(YOUR TASK): Although the data holds pictures, return only the lines from the one containing "cyan triangle: (23, 88)" to the end, exactly, and without them.

(RECORDS SHOWN):

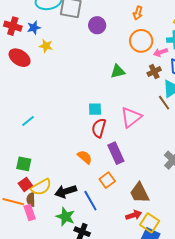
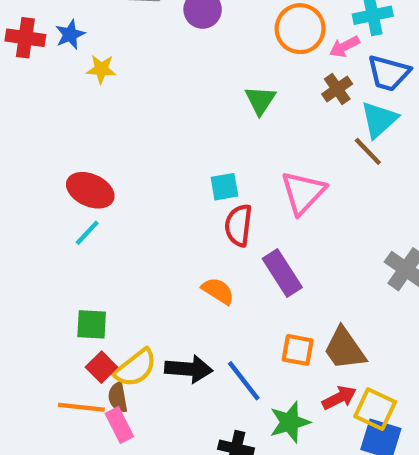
red ellipse: (20, 58) -> (90, 190), moved
green triangle: (118, 71) -> (260, 100), turned -35
orange square: (107, 180) -> (298, 350), moved, turned -35
black arrow: (66, 191) -> (189, 369), turned -150
green star: (65, 217) -> (290, 422), moved, turned -30

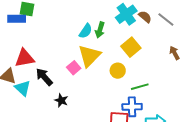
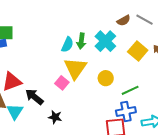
cyan cross: (126, 14) -> (105, 41), moved
brown semicircle: (145, 17) -> (124, 20), turned 120
yellow square: (131, 47) -> (138, 51), moved
cyan triangle: (23, 88) -> (15, 112), turned 30

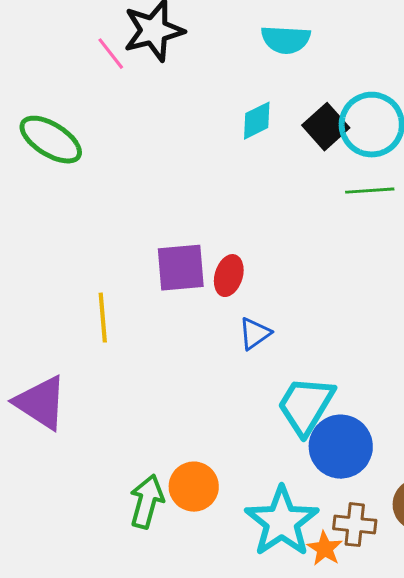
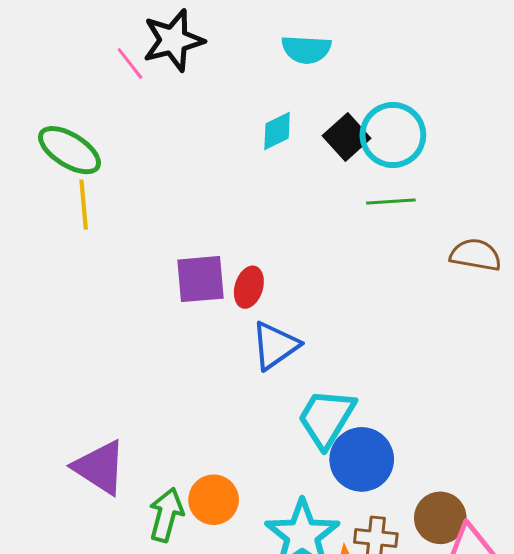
yellow line: (103, 318) -> (84, 205), moved
blue triangle: (255, 334) -> (275, 346), size x1.5
purple triangle: (41, 403) -> (100, 467), moved

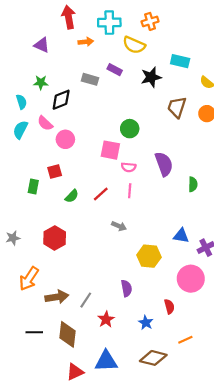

(EXERCISE RESPONSE):
cyan triangle: (23, 88) -> (15, 112), turned 30

yellow line: (103, 318) -> (84, 205), moved
blue triangle: (255, 334) -> (275, 346), size x1.5
purple triangle: (41, 403) -> (100, 467), moved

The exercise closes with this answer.